[Given records]

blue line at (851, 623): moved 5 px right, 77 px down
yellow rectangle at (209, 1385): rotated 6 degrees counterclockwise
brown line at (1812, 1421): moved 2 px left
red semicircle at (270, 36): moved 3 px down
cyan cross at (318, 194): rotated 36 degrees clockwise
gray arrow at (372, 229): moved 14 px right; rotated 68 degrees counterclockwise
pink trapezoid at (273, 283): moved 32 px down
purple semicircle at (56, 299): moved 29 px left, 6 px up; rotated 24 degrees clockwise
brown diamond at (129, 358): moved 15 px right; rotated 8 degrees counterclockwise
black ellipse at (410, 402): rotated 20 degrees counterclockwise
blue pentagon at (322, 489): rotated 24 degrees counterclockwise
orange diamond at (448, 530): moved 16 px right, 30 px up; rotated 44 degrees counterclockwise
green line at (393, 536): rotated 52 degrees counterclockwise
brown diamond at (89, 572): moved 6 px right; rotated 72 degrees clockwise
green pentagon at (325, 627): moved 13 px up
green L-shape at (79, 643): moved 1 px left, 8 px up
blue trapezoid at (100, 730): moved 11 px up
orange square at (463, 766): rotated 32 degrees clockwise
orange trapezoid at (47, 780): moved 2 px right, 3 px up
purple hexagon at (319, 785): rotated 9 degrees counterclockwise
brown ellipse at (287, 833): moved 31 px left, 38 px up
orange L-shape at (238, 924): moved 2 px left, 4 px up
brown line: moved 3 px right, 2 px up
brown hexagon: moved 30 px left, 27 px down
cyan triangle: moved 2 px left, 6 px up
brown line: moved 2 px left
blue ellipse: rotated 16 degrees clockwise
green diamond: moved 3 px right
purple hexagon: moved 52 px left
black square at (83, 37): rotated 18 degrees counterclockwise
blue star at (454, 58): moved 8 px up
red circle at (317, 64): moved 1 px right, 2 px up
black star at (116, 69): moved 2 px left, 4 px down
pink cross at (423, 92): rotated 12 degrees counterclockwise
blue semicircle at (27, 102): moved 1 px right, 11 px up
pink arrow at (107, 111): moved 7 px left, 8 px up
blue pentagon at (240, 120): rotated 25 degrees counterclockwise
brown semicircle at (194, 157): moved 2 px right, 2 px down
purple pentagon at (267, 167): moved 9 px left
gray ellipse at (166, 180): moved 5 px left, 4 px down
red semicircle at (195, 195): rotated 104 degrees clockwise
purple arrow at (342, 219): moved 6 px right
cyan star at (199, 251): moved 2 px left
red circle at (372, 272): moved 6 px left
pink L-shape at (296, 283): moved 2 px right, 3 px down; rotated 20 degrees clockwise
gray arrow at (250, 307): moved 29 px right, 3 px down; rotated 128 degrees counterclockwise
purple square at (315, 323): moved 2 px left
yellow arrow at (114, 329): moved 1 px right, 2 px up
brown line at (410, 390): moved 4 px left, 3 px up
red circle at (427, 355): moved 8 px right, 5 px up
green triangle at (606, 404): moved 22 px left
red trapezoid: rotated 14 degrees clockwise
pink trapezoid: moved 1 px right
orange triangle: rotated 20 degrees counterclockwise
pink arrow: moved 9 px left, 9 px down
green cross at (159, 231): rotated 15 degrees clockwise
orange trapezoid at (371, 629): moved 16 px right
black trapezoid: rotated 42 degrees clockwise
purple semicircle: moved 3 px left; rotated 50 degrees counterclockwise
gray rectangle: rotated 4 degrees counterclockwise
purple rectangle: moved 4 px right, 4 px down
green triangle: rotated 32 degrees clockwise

[/Given records]

What needs to be done
Respond with the count of lines above holding the string "rectangle", and leave out everything else.

Reply to the exercise
3